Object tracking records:
◆ ◆ ◆ ◆ ◆

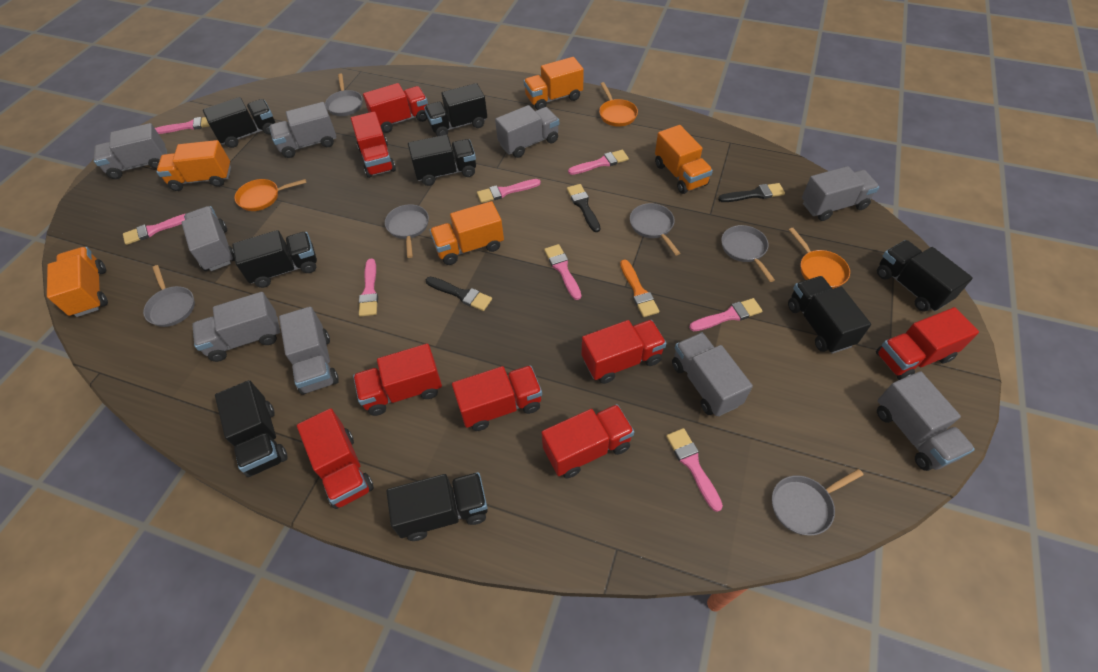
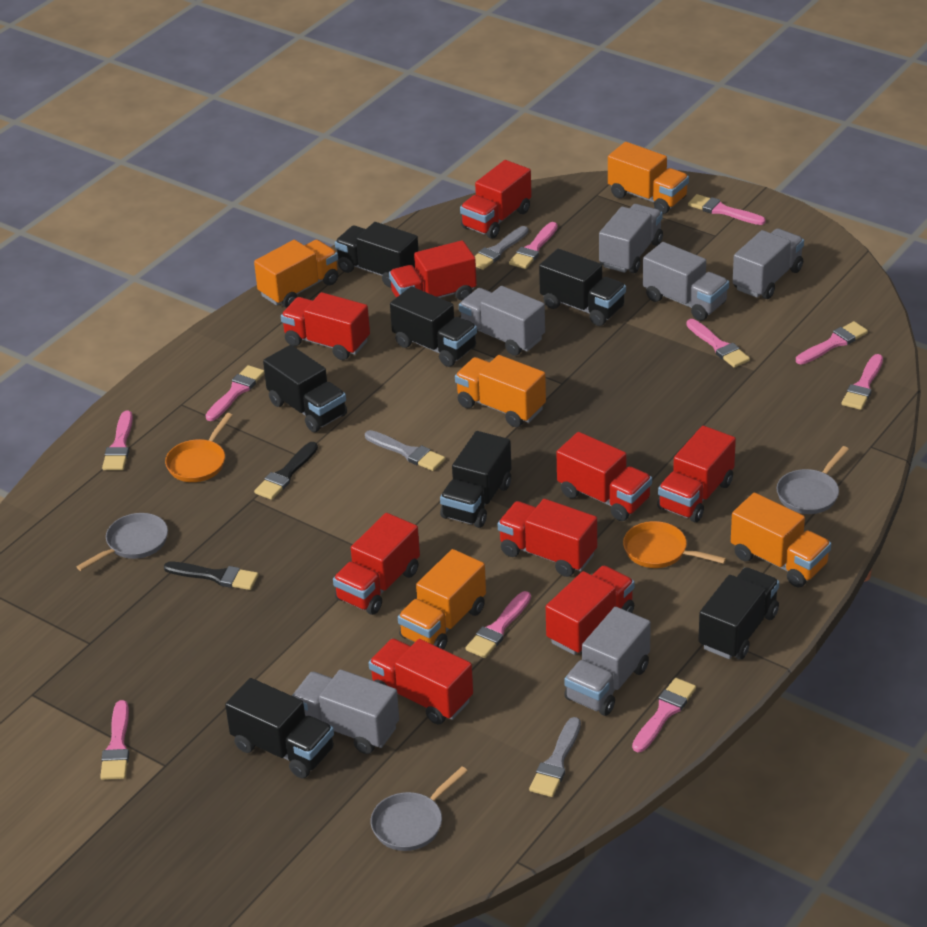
black brush: 3 -> 2
black truck: 8 -> 7
grey brush: 0 -> 3
grey pan: 6 -> 3
grey truck: 9 -> 6
orange brush: 1 -> 0
orange pan: 3 -> 2
pink brush: 8 -> 10
red truck: 8 -> 9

◆ ◆ ◆ ◆ ◆

What is expected: Copy out the records above in full, exactly as written, but not the pictures.

Response:
black brush: 3 -> 2
black truck: 8 -> 7
grey brush: 0 -> 3
grey pan: 6 -> 3
grey truck: 9 -> 6
orange brush: 1 -> 0
orange pan: 3 -> 2
pink brush: 8 -> 10
red truck: 8 -> 9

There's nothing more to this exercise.